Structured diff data
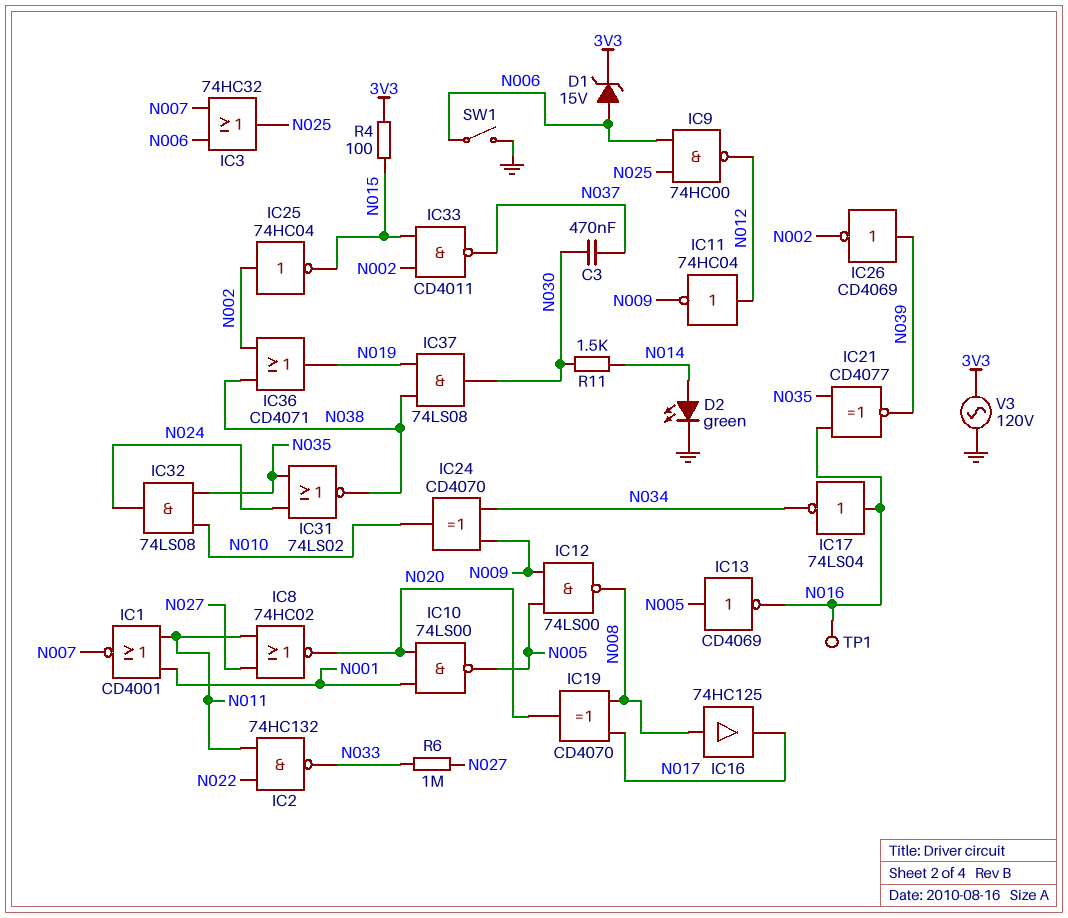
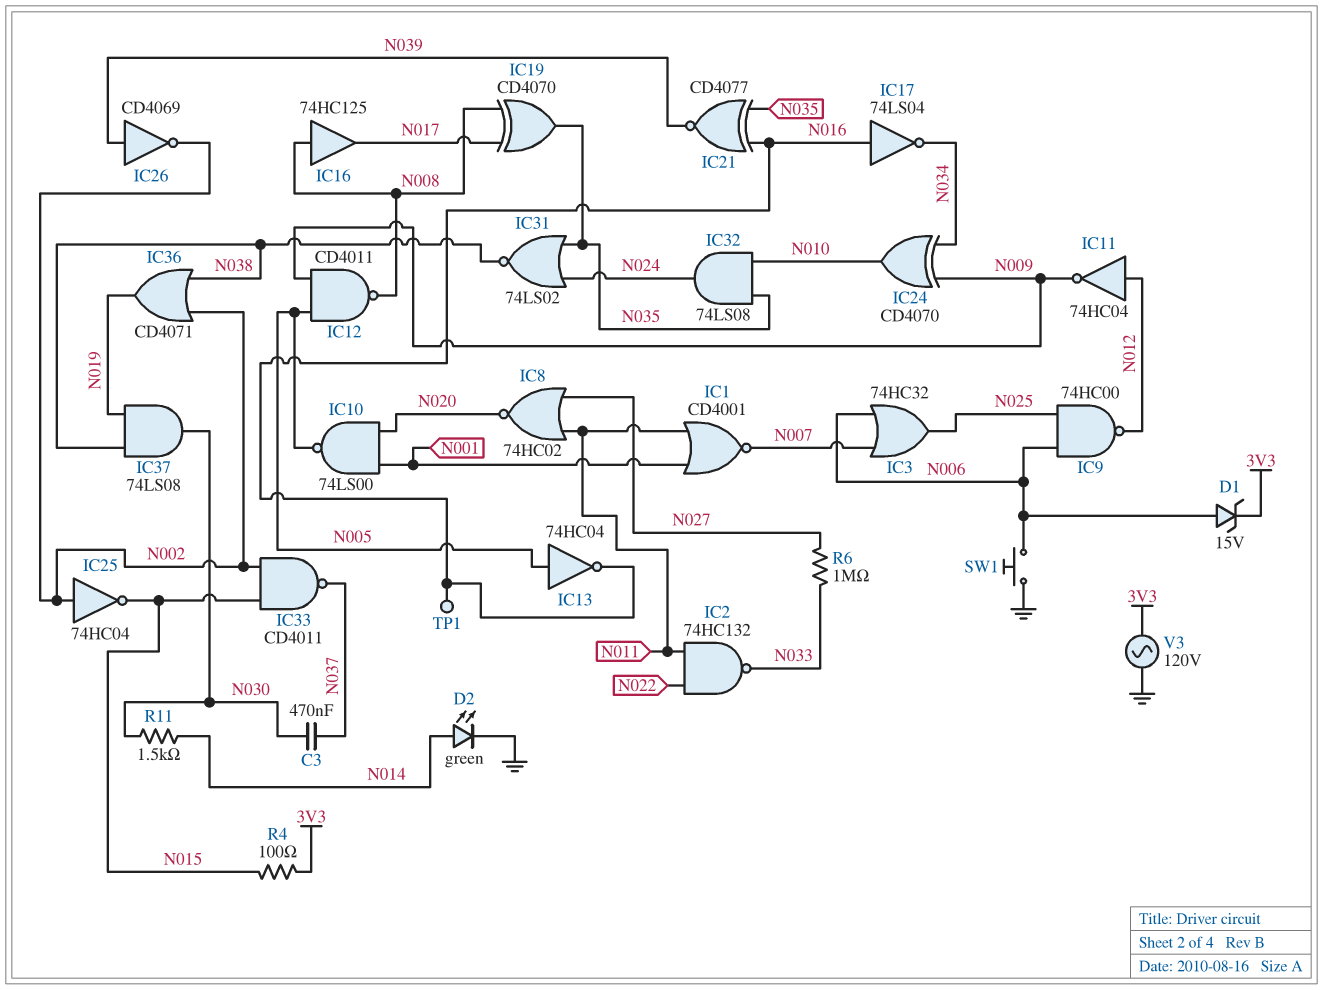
IC12: NAND 74LS00 (in N005, in N009, out N008) -> NAND CD4011 (in N005, in N009, out N008)
IC13: NOT CD4069 (in N005, out N016) -> NOT 74HC04 (in N005, out N016)
IC19: XOR CD4070 (in N008, in N017, out N020) -> XOR CD4070 (in N008, in N017, out N035)
SW1: switch (GND, N006) -> button (GND, N006)

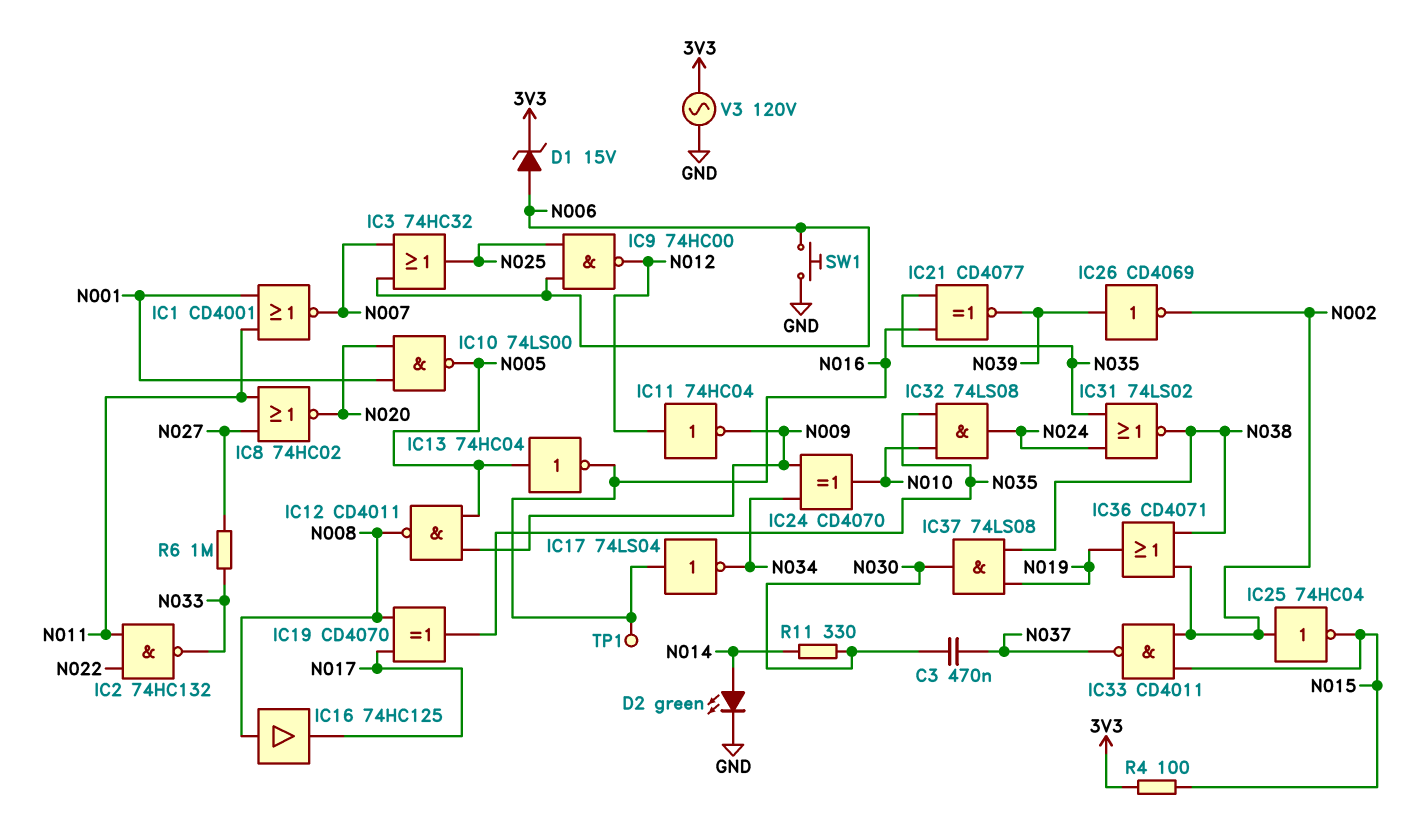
R11: 1.5k (N014, N030) -> 330 (N014, N030)

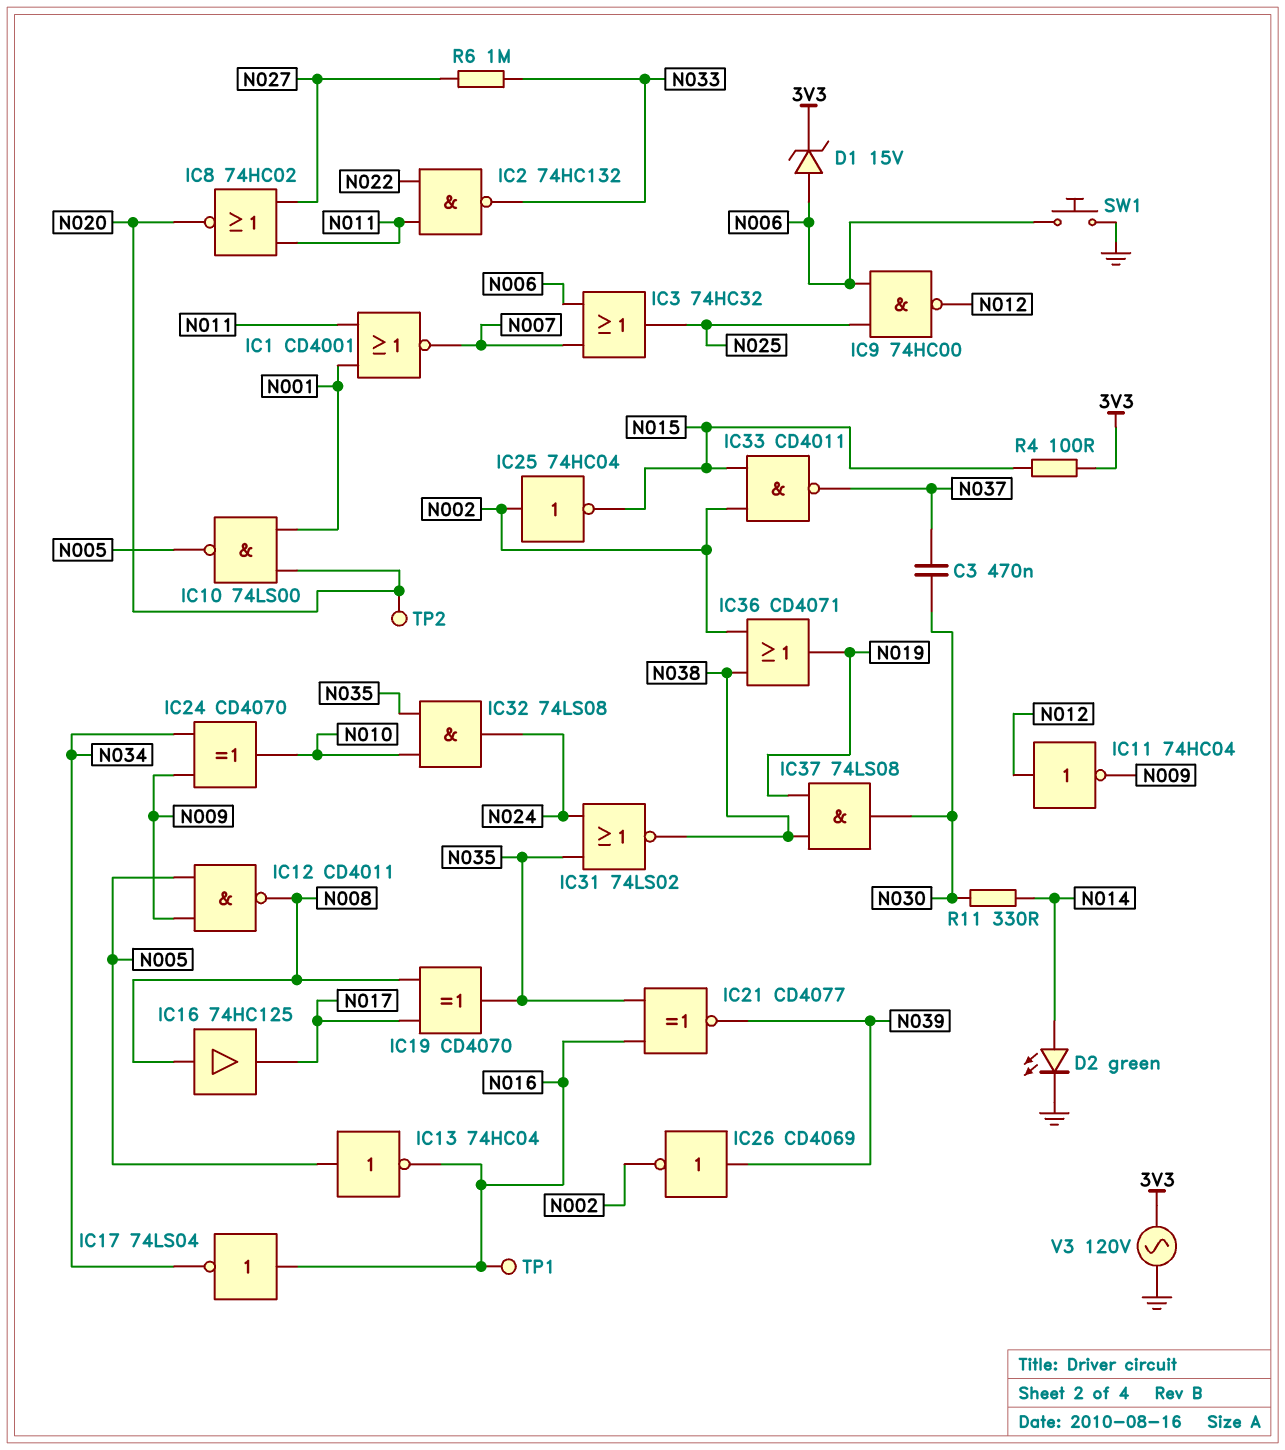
TP2: none -> test point (N020)

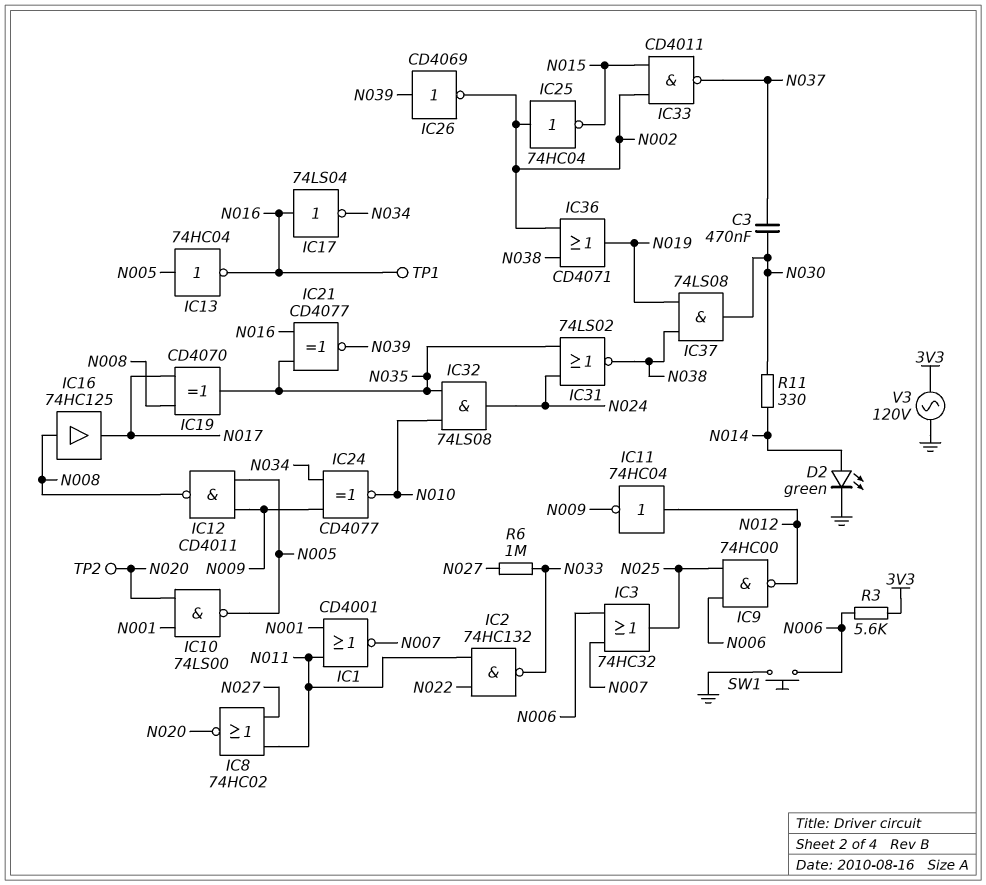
D1: zener 15V (A N006, K 3V3) -> none
IC24: XOR CD4070 (in N009, in N034, out N010) -> XNOR CD4077 (in N009, in N034, out N010)
R3: none -> 5.6k (3V3, N006)
R4: 100 (3V3, N015) -> none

#### [TRY IT]
Repeat the records exactly, without the pictures.

#### [ANSWER BELOW]
IC12: NAND 74LS00 (in N005, in N009, out N008) -> NAND CD4011 (in N005, in N009, out N008)
IC13: NOT CD4069 (in N005, out N016) -> NOT 74HC04 (in N005, out N016)
IC19: XOR CD4070 (in N008, in N017, out N020) -> XOR CD4070 (in N008, in N017, out N035)
SW1: switch (GND, N006) -> button (GND, N006)

R11: 1.5k (N014, N030) -> 330 (N014, N030)

TP2: none -> test point (N020)

D1: zener 15V (A N006, K 3V3) -> none
IC24: XOR CD4070 (in N009, in N034, out N010) -> XNOR CD4077 (in N009, in N034, out N010)
R3: none -> 5.6k (3V3, N006)
R4: 100 (3V3, N015) -> none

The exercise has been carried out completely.